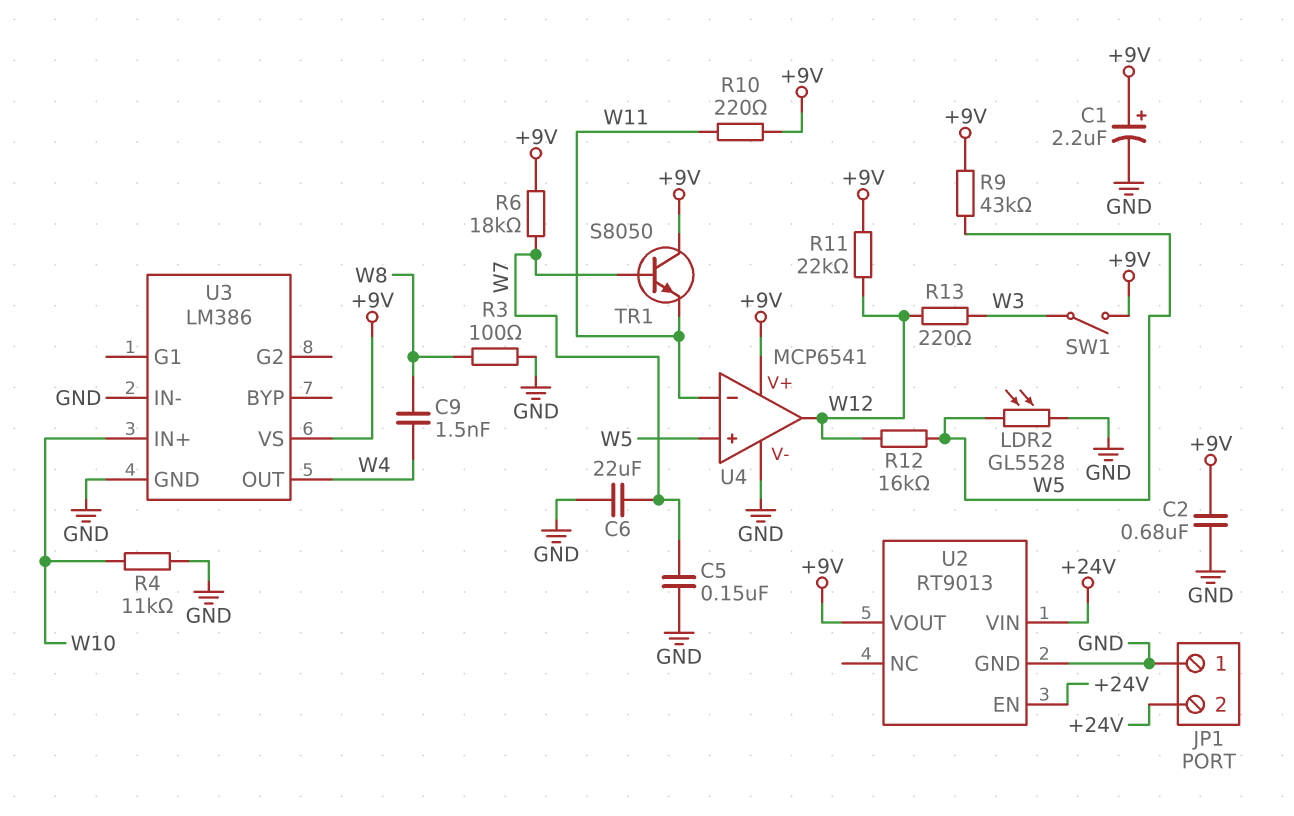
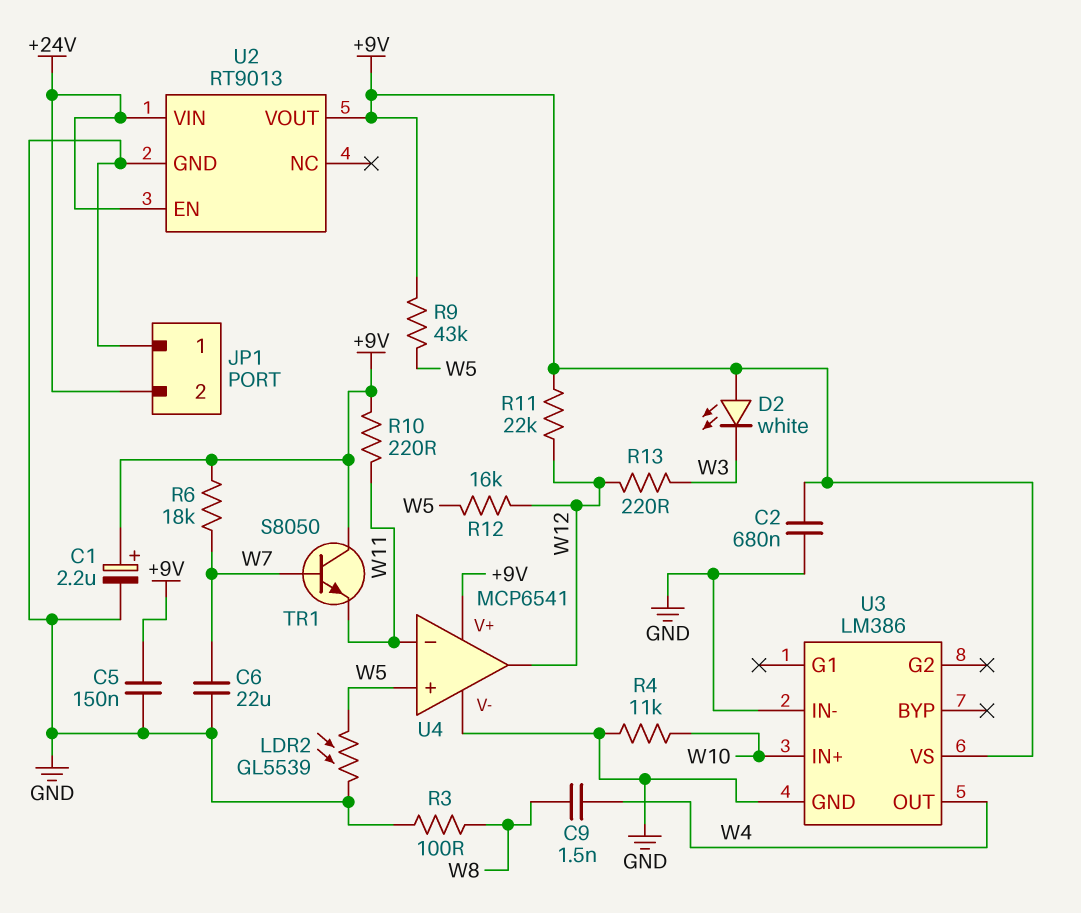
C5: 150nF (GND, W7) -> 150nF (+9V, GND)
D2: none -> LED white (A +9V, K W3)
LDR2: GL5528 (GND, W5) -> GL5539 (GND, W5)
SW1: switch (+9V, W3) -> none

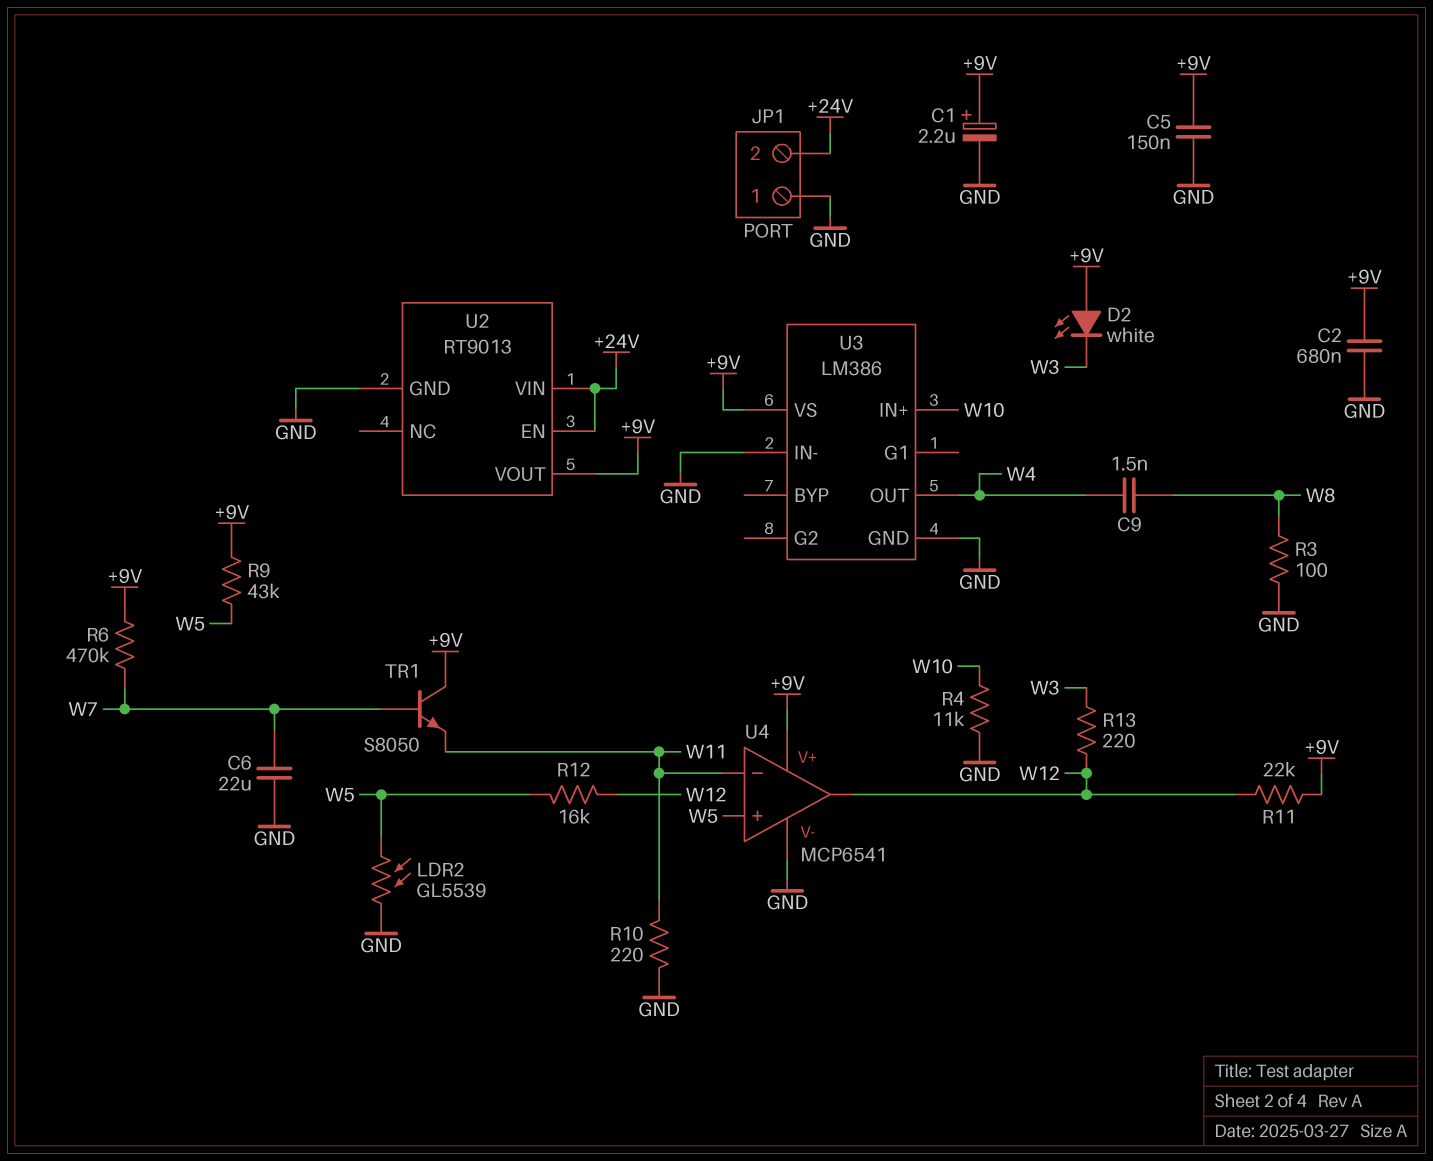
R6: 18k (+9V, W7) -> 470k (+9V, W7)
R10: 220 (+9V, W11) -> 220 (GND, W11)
---
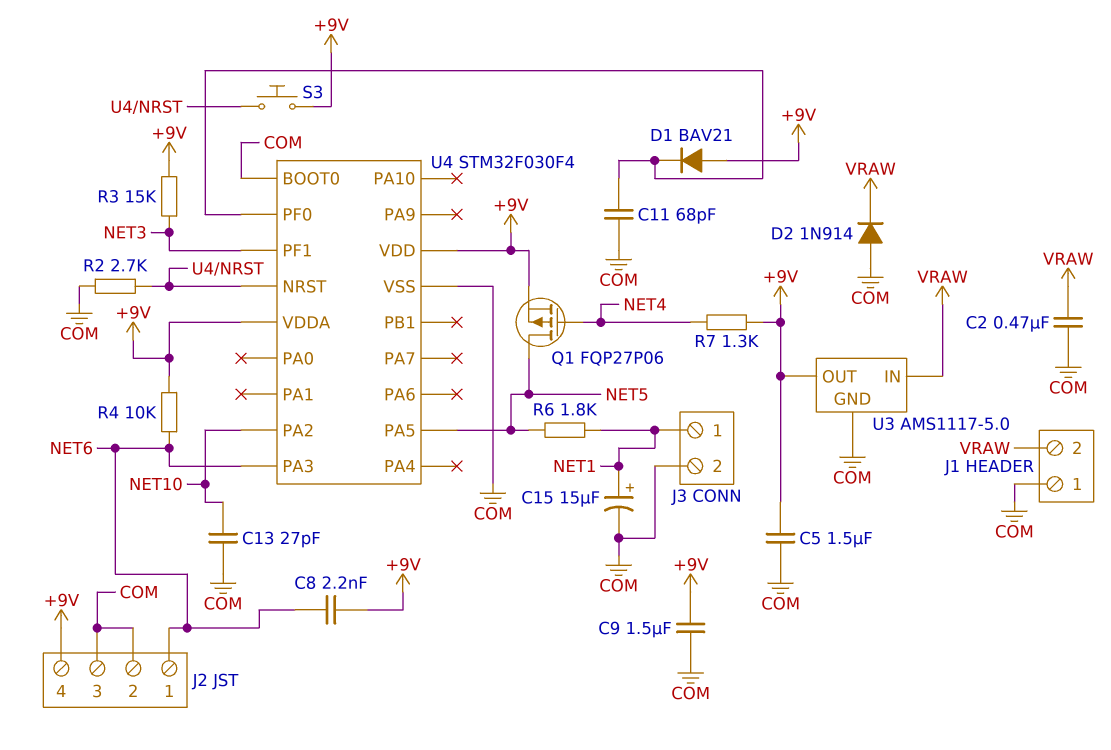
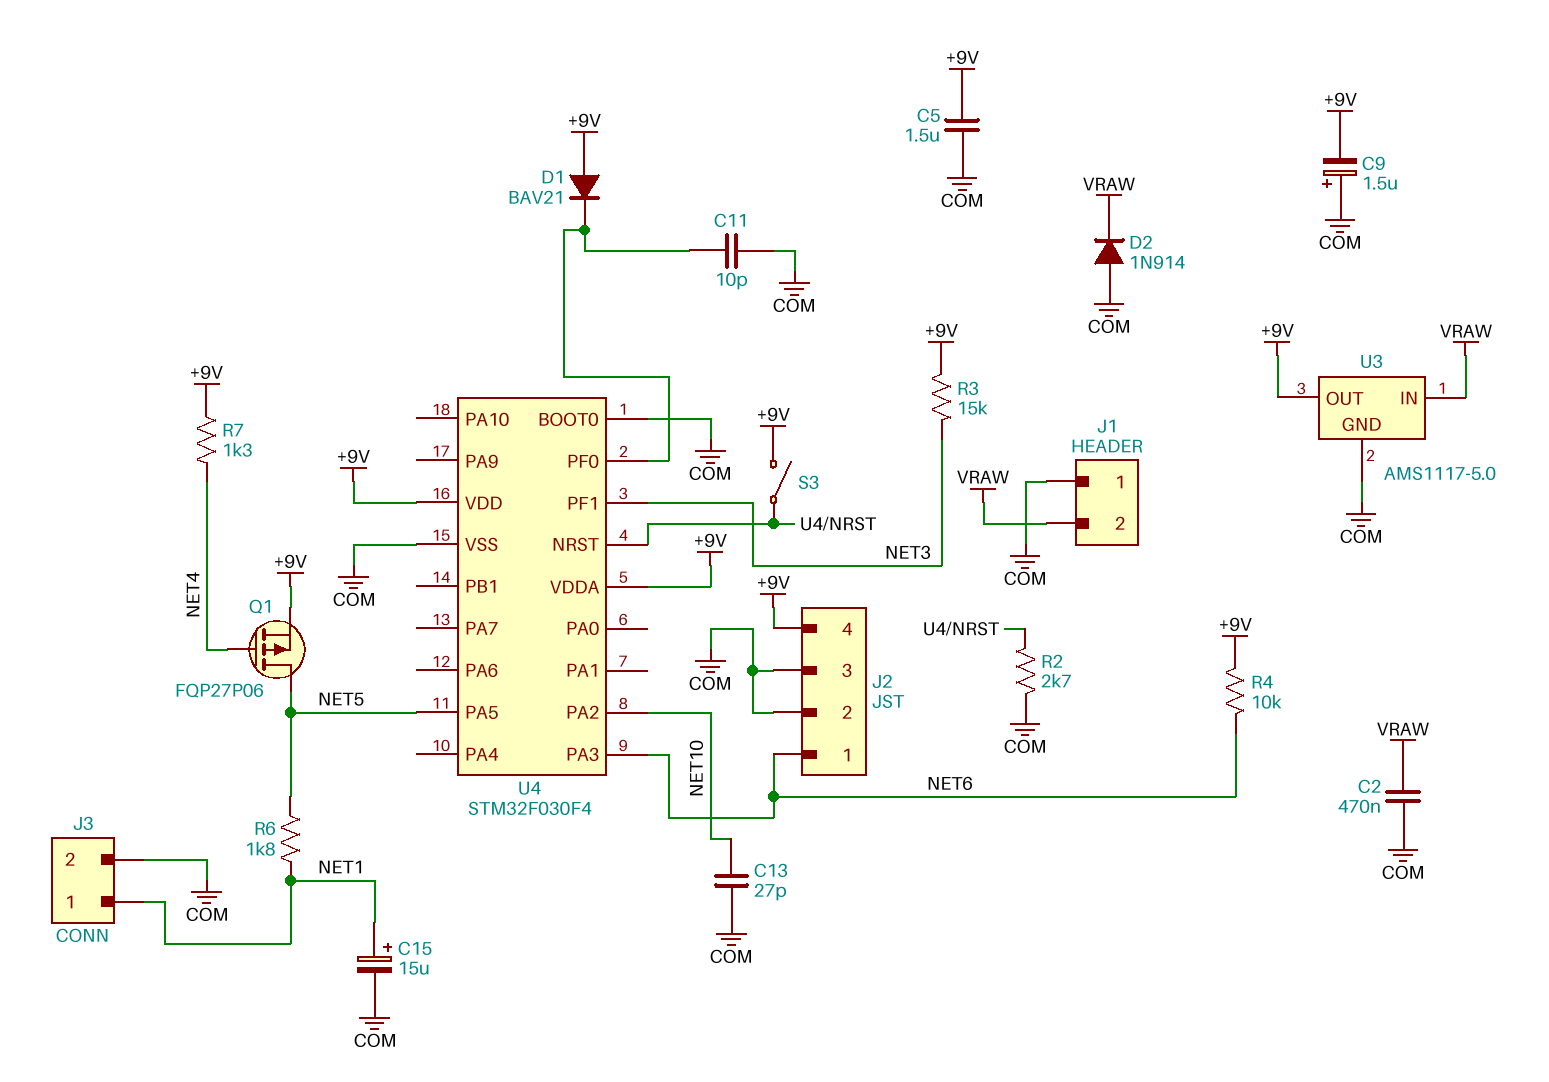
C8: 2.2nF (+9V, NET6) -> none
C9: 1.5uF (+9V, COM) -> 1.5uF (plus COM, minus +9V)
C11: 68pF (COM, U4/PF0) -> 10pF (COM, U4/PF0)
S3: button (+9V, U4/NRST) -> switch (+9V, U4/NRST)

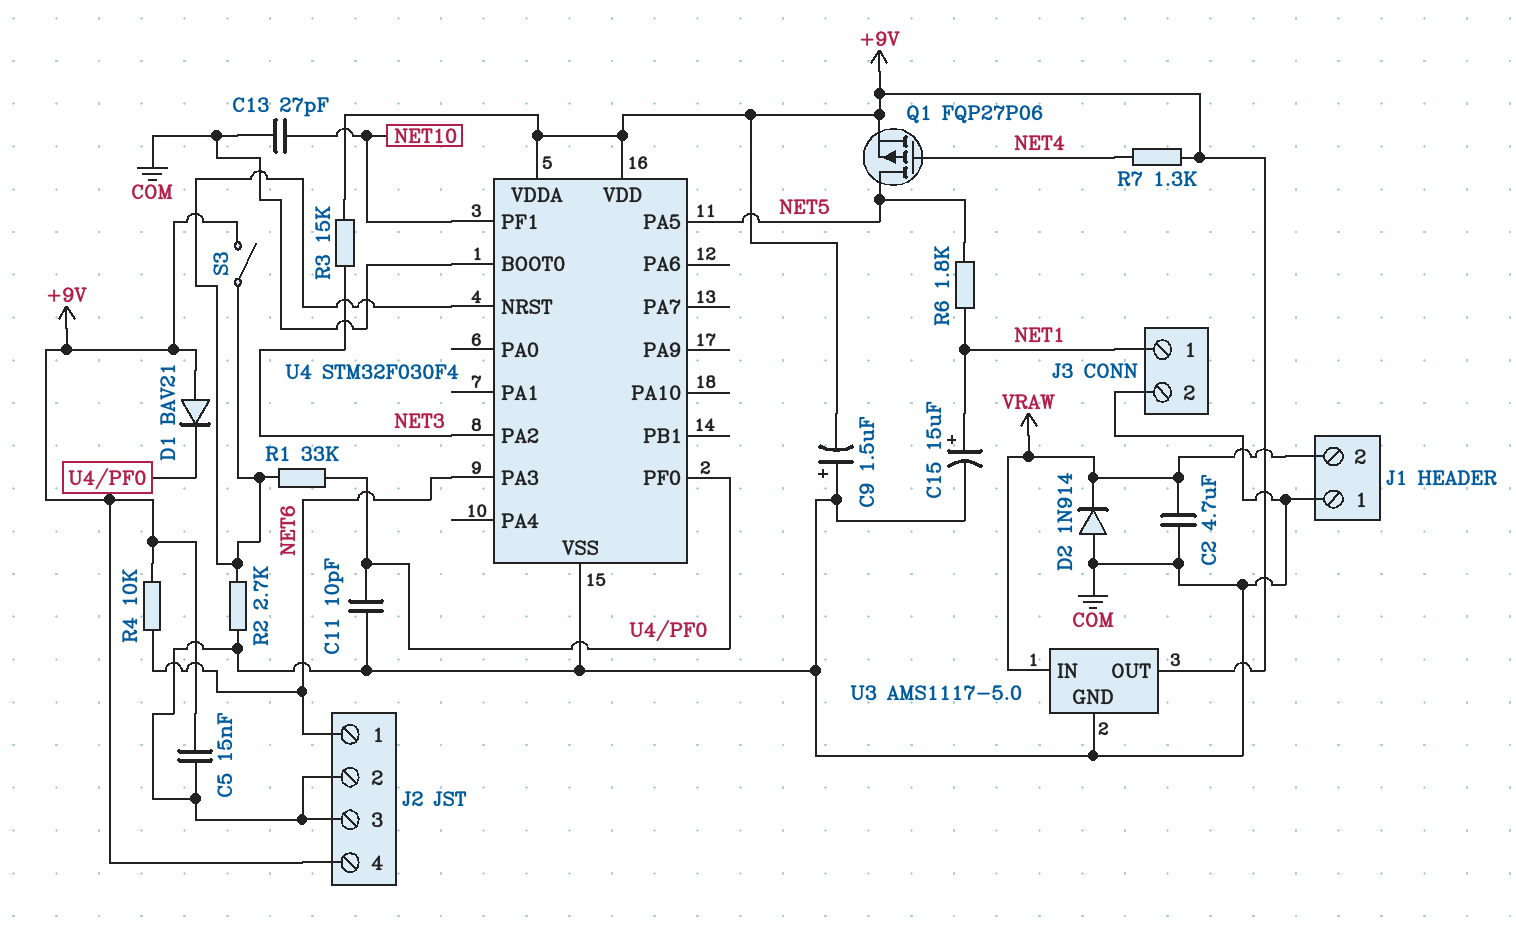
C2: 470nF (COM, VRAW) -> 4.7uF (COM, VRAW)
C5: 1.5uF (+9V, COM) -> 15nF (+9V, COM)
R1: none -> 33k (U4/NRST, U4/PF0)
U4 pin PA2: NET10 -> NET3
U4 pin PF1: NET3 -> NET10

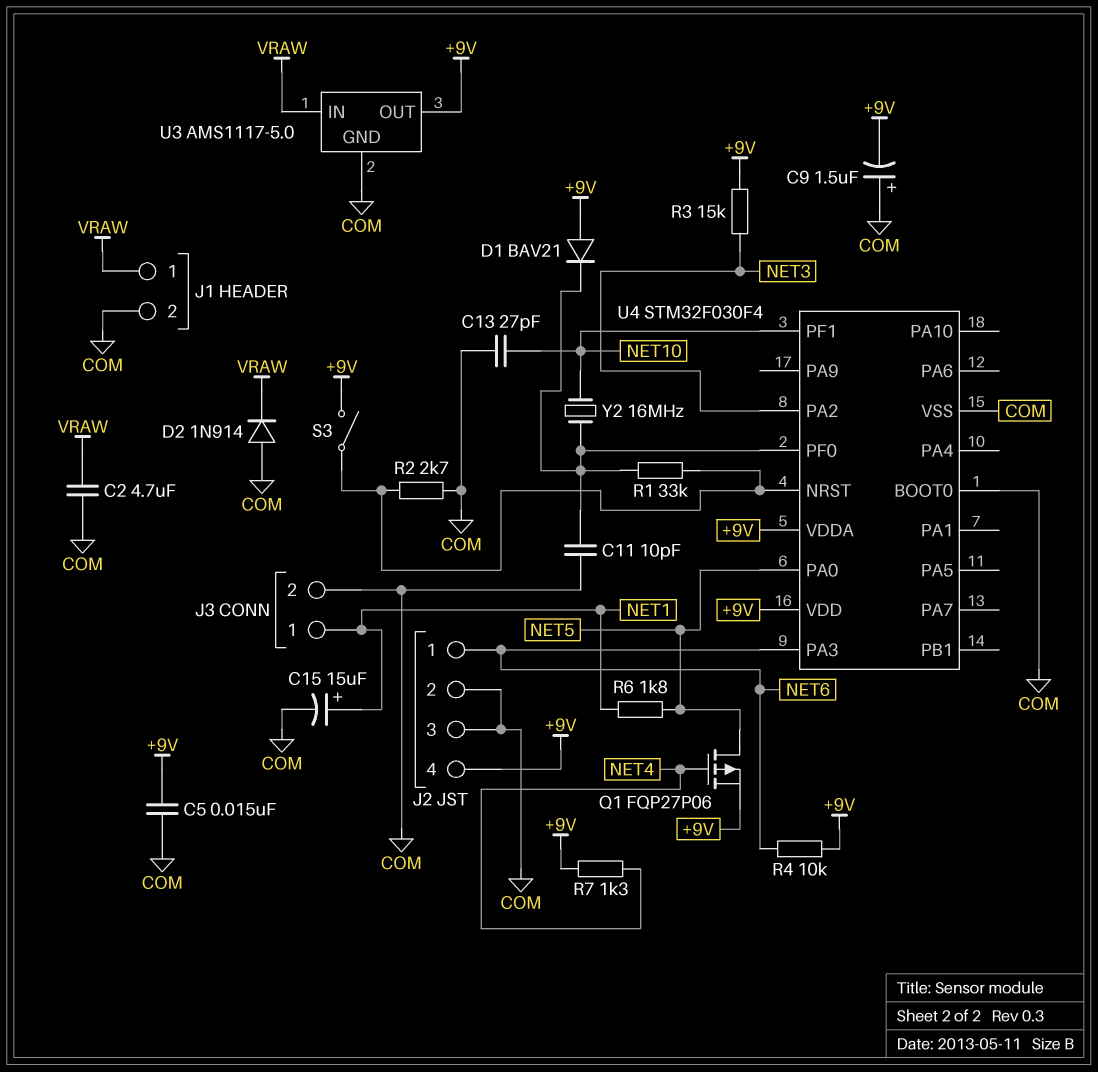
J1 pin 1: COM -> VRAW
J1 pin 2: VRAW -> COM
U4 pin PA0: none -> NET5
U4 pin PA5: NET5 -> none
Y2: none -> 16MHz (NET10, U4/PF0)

■ Problem details: Among the entries above, copy exactly only the lines starting with the one containing "J1 pin 1: COM -> VRAW" and going through the one containing "Y2: none -> 16MHz (NET10, U4/PF0)", both ends included.

■ The answer:
J1 pin 1: COM -> VRAW
J1 pin 2: VRAW -> COM
U4 pin PA0: none -> NET5
U4 pin PA5: NET5 -> none
Y2: none -> 16MHz (NET10, U4/PF0)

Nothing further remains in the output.